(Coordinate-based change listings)
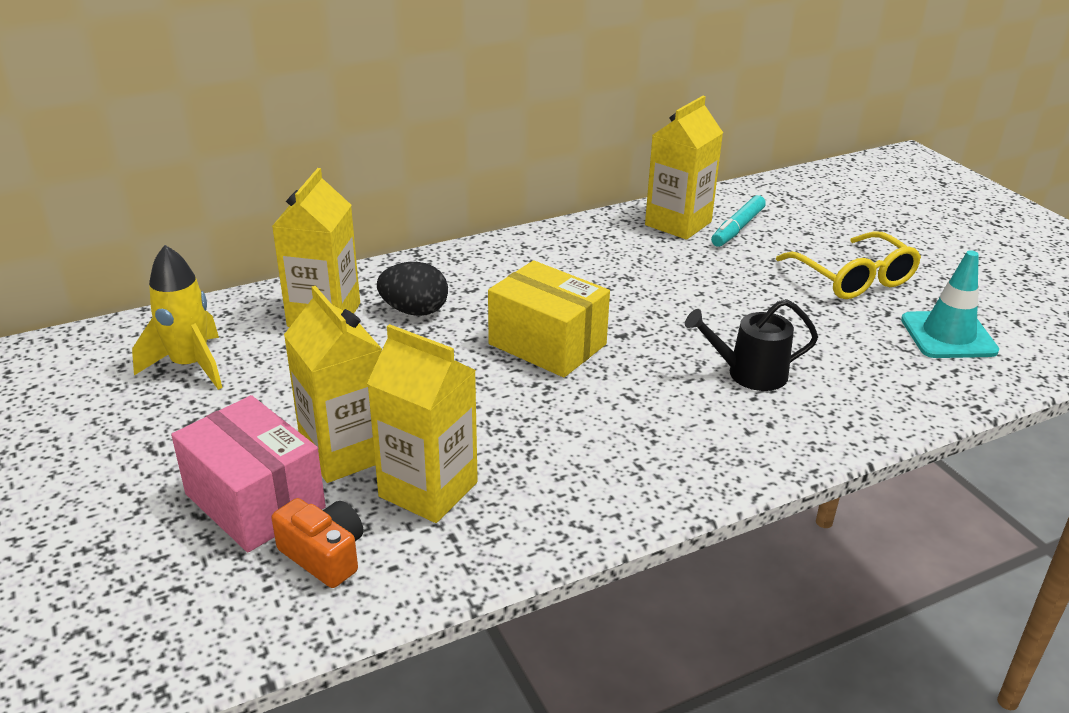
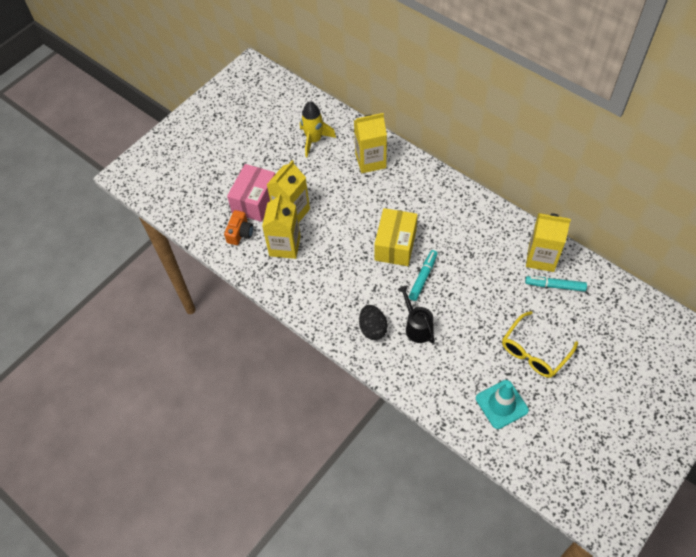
camera: 70 degrees right, 25 degrees up
(414, 311) = (392, 189): black egg -> black egg (373, 328)
(643, 336) = (423, 277): none -> turquoise marker

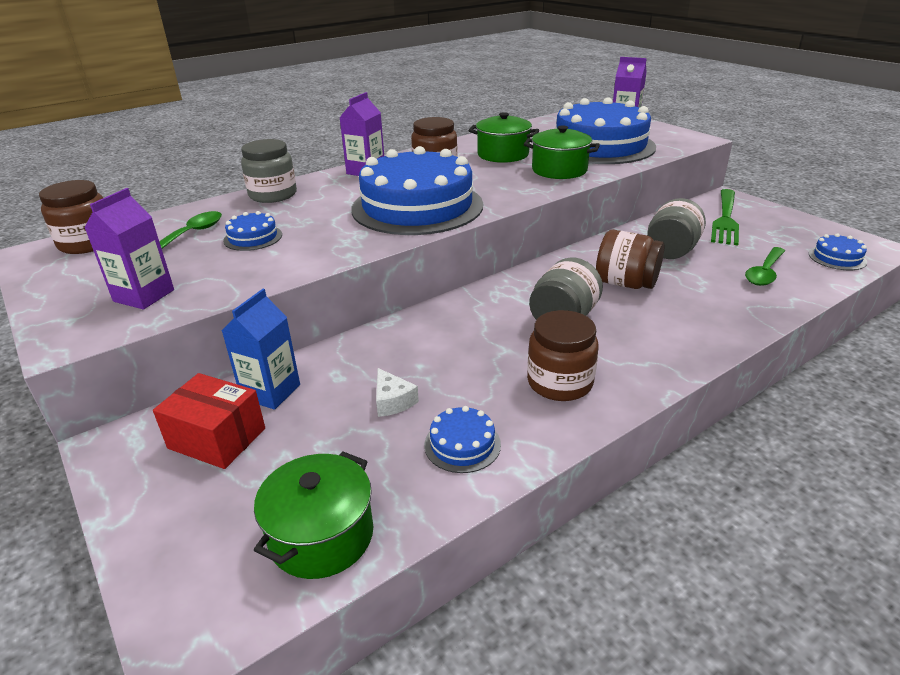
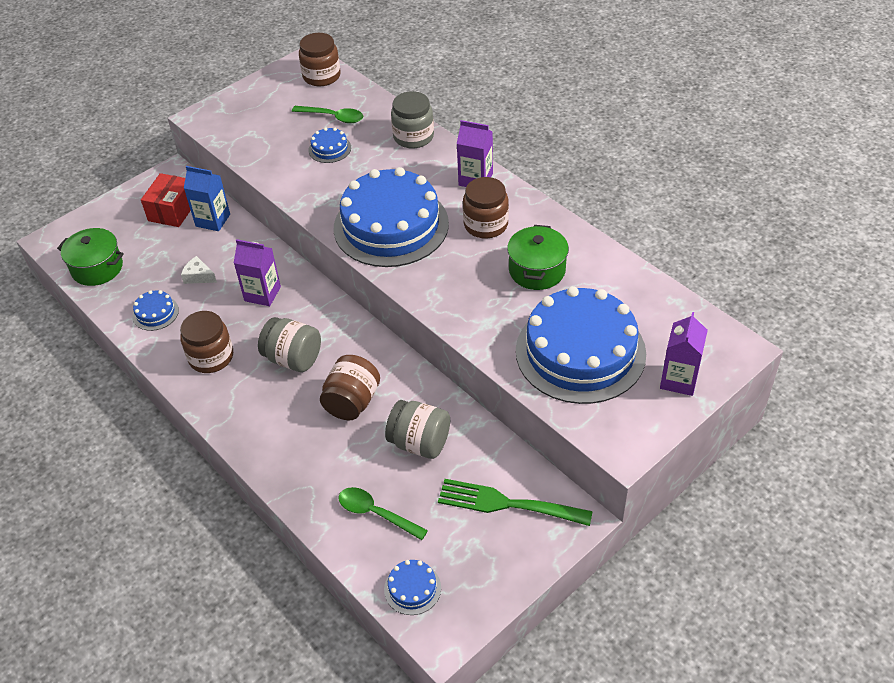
camera: 85 degrees right, 15 degrees up
(144, 295) = (246, 127): purple carton -> purple carton (262, 294)
(392, 401) = (198, 276): white cheese -> white cheese turned 60 degrees clockwise
(559, 170) = (492, 316): green pot -> none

Exercise instructions: Within the entries above, the lines from the one with "(643, 336) = (423, 277): none" through the final line are to be printed exactly, with the pictures removed.

Response area:
(643, 336) = (423, 277): none -> turquoise marker

camera: 85 degrees right, 15 degrees up
(144, 295) = (246, 127): purple carton -> purple carton (262, 294)
(392, 401) = (198, 276): white cheese -> white cheese turned 60 degrees clockwise
(559, 170) = (492, 316): green pot -> none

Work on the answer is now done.